◆ **Exercise objective**: Please set down each of the lines below once more, exactly, omitting all pictures.

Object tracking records
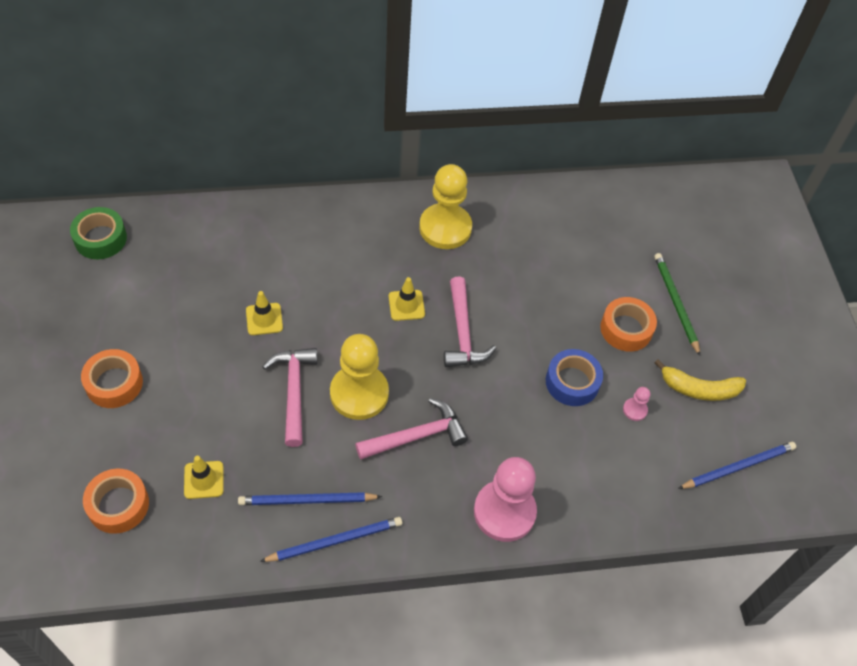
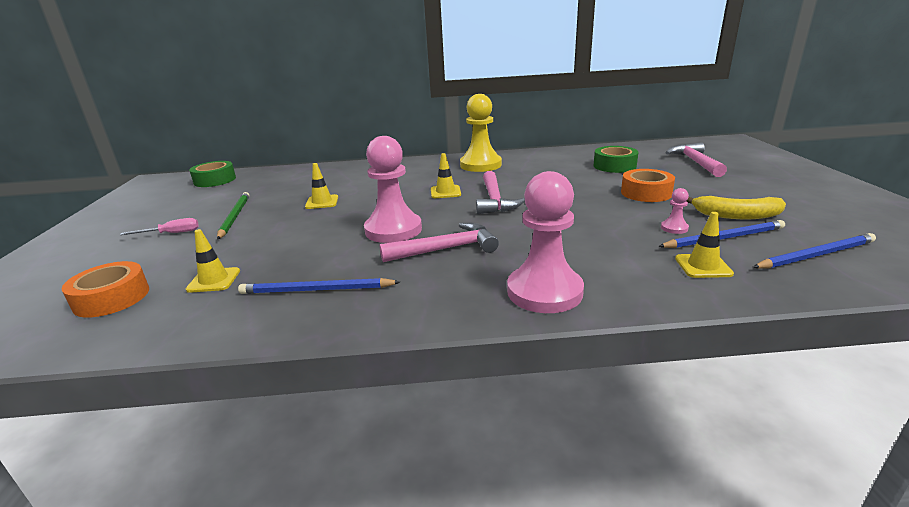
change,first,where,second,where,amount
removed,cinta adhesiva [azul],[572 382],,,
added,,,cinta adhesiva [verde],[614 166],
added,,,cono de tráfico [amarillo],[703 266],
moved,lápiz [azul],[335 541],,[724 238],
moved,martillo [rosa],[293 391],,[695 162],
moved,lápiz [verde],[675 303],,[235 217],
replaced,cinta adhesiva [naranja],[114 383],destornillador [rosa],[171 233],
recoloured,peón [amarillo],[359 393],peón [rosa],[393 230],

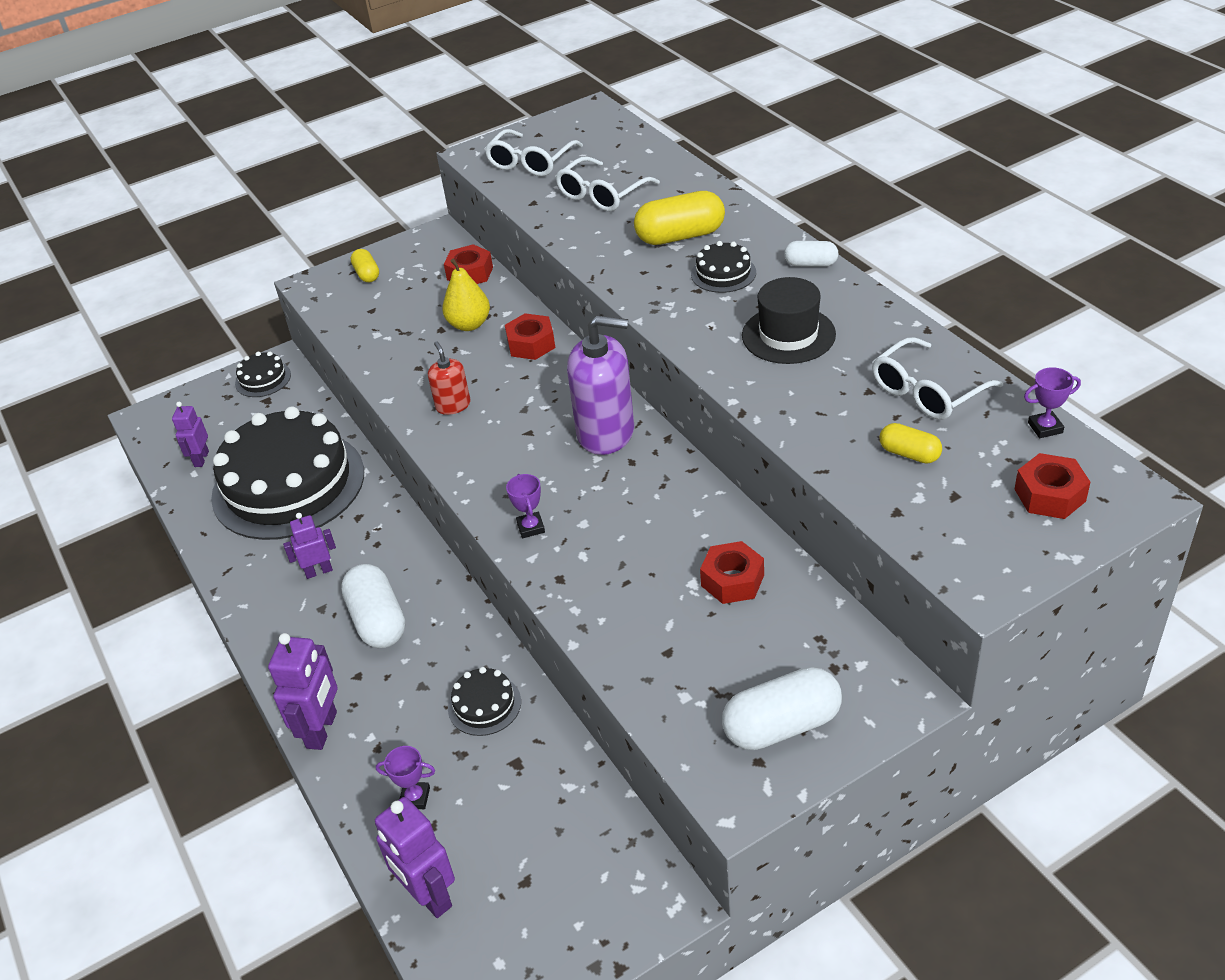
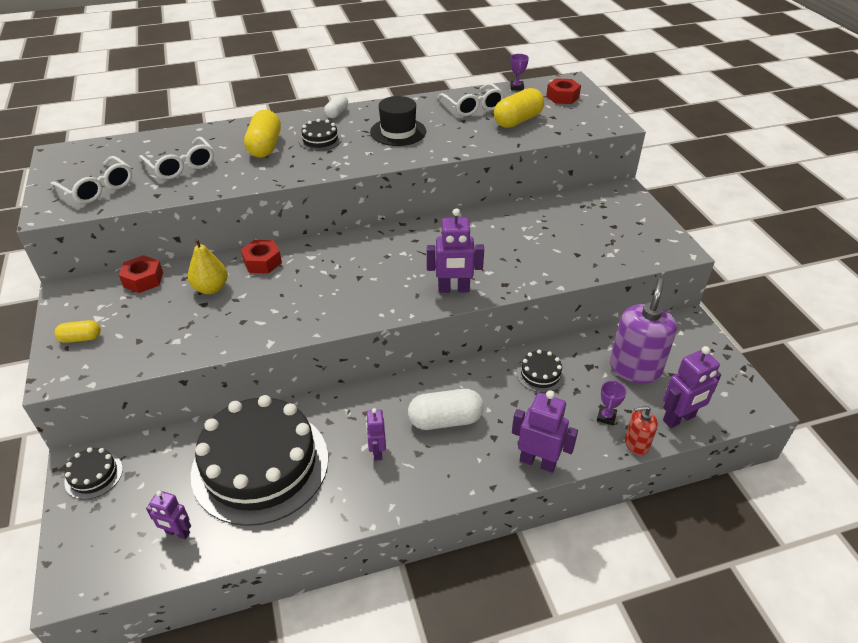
change,first,where,second,where,amount
removed,tuerca [rojo],[732 580],,,
removed,cápsula [blanco],[782 725],,,
moved,dispensador de jabón [rojo],[453 405],,[636 444],
moved,dispensador de jabón [morado],[606 432],,[635 368],
replaced,trofeo [morado],[531 527],robot [morado],[453 289],
resized,cápsula [amarillo],[909 454],,[518 120],x1.80

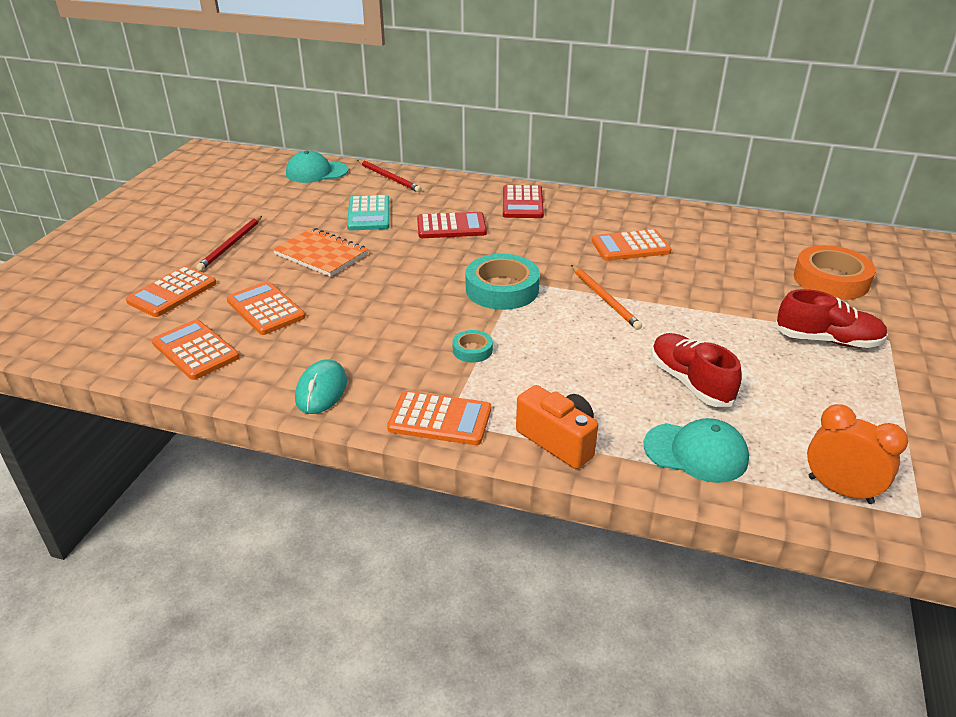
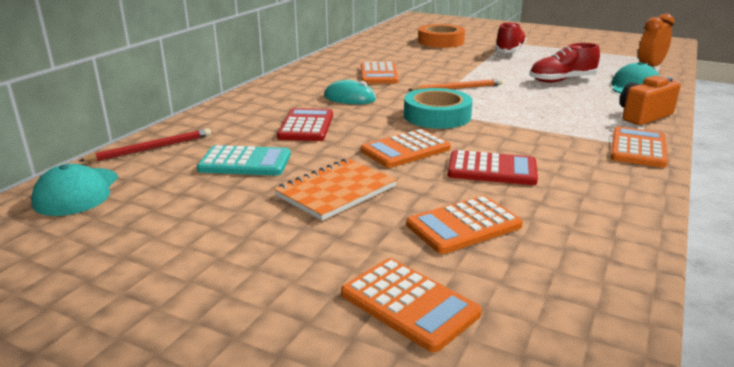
change,first,where,second,where,amount
removed,lápiz [rojo],[231 245],,,
removed,cinta adhesiva [turquesa],[472 350],,,
moved,calculadora [naranja],[195 350],,[405 150],
moved,ratón [turquesa],[321 390],,[349 98],
moved,calculadora [rojo],[522 203],,[492 169],

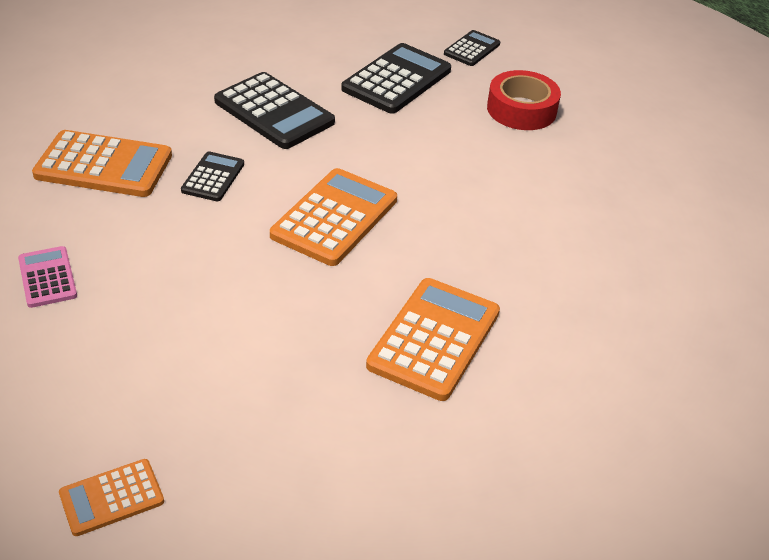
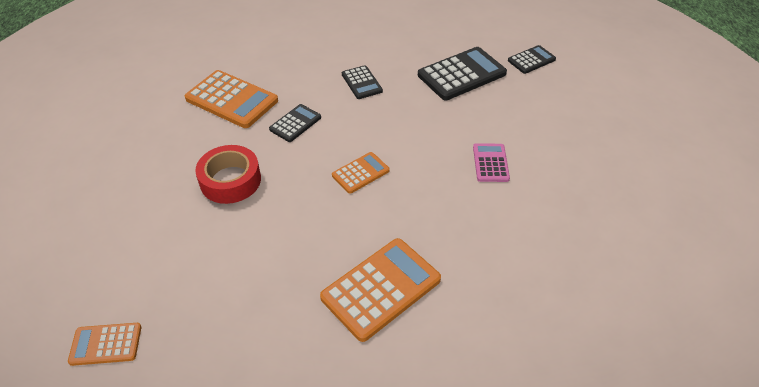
change,first,where,second,where,amount
moved,calculadora [rosa],[47 277],,[490 163],
moved,cinta adhesiva [rojo],[521 109],,[230 180],
resized,calculadora [negro],[274 112],,[361 83],x0.56
resized,calculadora [naranja],[335 218],,[360 173],x0.56

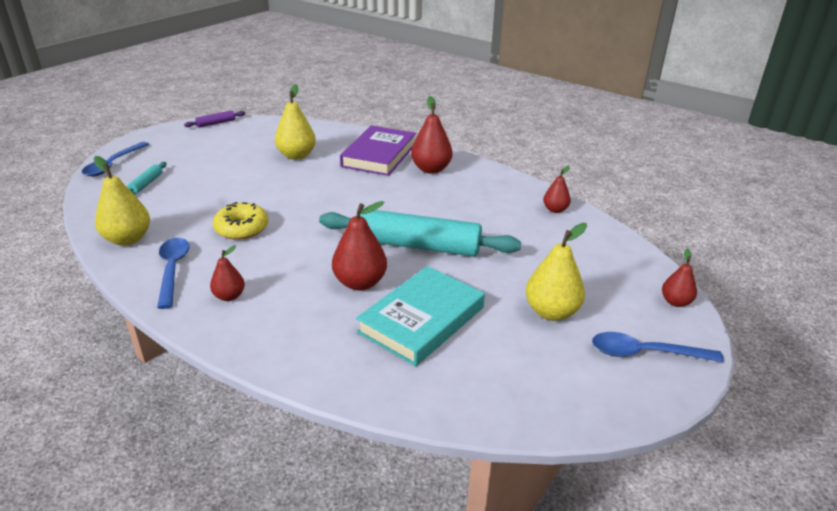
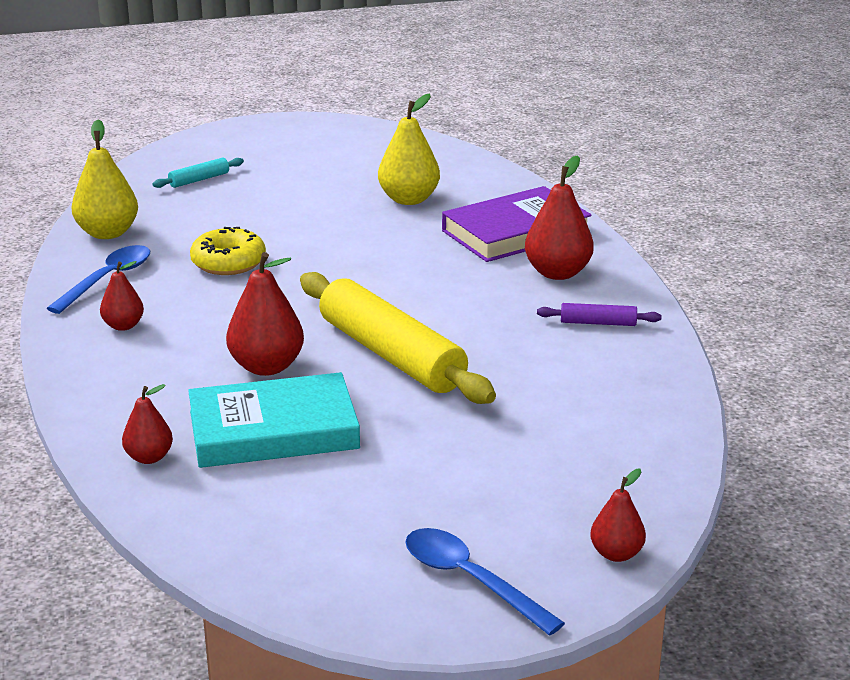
change,first,where,second,where,amount
removed,cuchara [azul],[113 165],,,
removed,pera [amarillo],[551 312],,,
moved,rodillo [morado],[216 123],,[598 323],
moved,pera [rojo],[555 210],,[149 457],
recoloured,rodillo [turquesa],[417 246],rodillo [amarillo],[391 355],

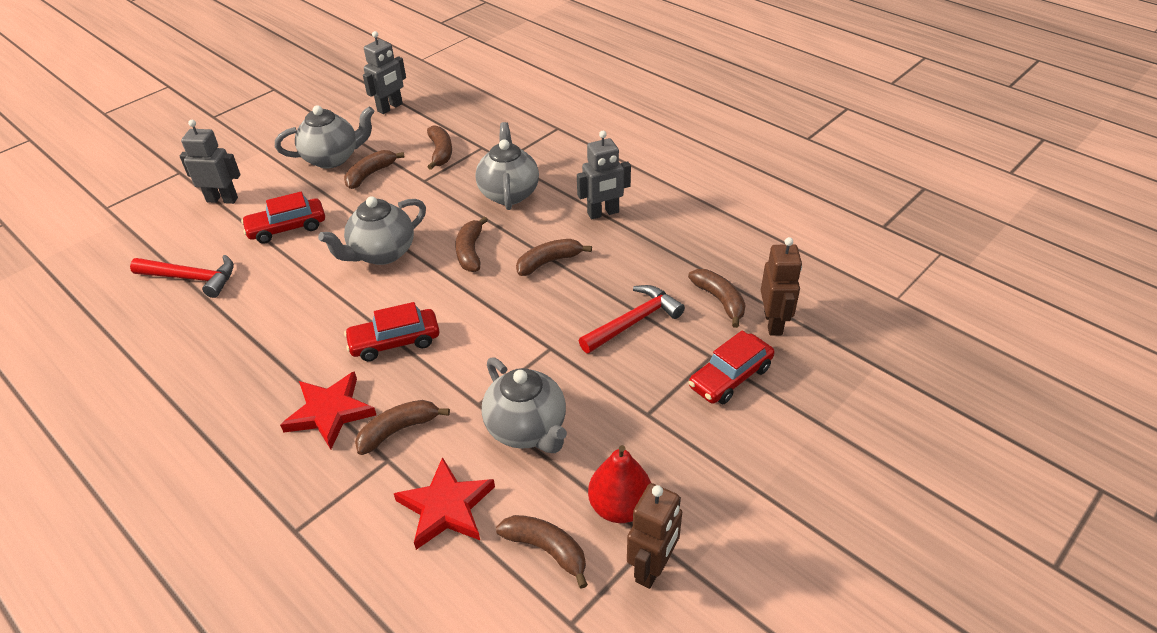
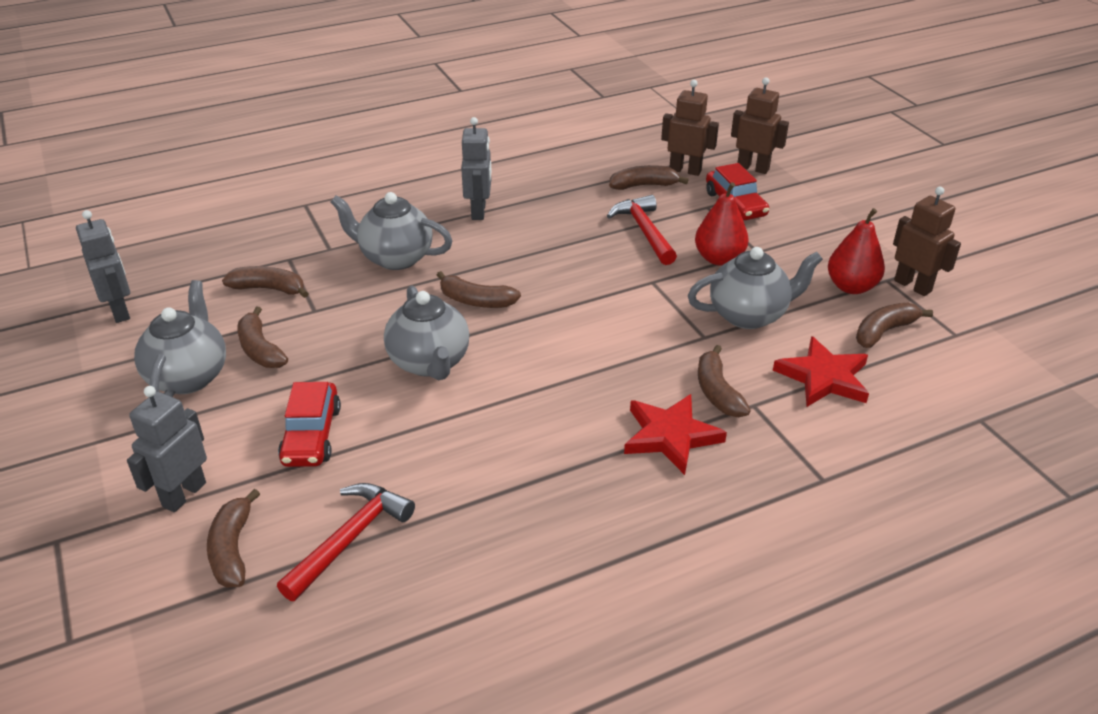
change,first,where,second,where,amount
removed,coche [rojo],[395 342],,,
added,,,pera [rojo],[719 259],
added,,,robot [marrón],[753 168],
moved,plátano [marrón],[549 262],,[232 549],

◆ **Solution for this exercise**:
change,first,where,second,where,amount
removed,cinta adhesiva [azul],[572 382],,,
added,,,cinta adhesiva [verde],[614 166],
added,,,cono de tráfico [amarillo],[703 266],
moved,lápiz [azul],[335 541],,[724 238],
moved,martillo [rosa],[293 391],,[695 162],
moved,lápiz [verde],[675 303],,[235 217],
replaced,cinta adhesiva [naranja],[114 383],destornillador [rosa],[171 233],
recoloured,peón [amarillo],[359 393],peón [rosa],[393 230],

change,first,where,second,where,amount
removed,tuerca [rojo],[732 580],,,
removed,cápsula [blanco],[782 725],,,
moved,dispensador de jabón [rojo],[453 405],,[636 444],
moved,dispensador de jabón [morado],[606 432],,[635 368],
replaced,trofeo [morado],[531 527],robot [morado],[453 289],
resized,cápsula [amarillo],[909 454],,[518 120],x1.80

change,first,where,second,where,amount
removed,lápiz [rojo],[231 245],,,
removed,cinta adhesiva [turquesa],[472 350],,,
moved,calculadora [naranja],[195 350],,[405 150],
moved,ratón [turquesa],[321 390],,[349 98],
moved,calculadora [rojo],[522 203],,[492 169],

change,first,where,second,where,amount
moved,calculadora [rosa],[47 277],,[490 163],
moved,cinta adhesiva [rojo],[521 109],,[230 180],
resized,calculadora [negro],[274 112],,[361 83],x0.56
resized,calculadora [naranja],[335 218],,[360 173],x0.56

change,first,where,second,where,amount
removed,cuchara [azul],[113 165],,,
removed,pera [amarillo],[551 312],,,
moved,rodillo [morado],[216 123],,[598 323],
moved,pera [rojo],[555 210],,[149 457],
recoloured,rodillo [turquesa],[417 246],rodillo [amarillo],[391 355],

change,first,where,second,where,amount
removed,coche [rojo],[395 342],,,
added,,,pera [rojo],[719 259],
added,,,robot [marrón],[753 168],
moved,plátano [marrón],[549 262],,[232 549],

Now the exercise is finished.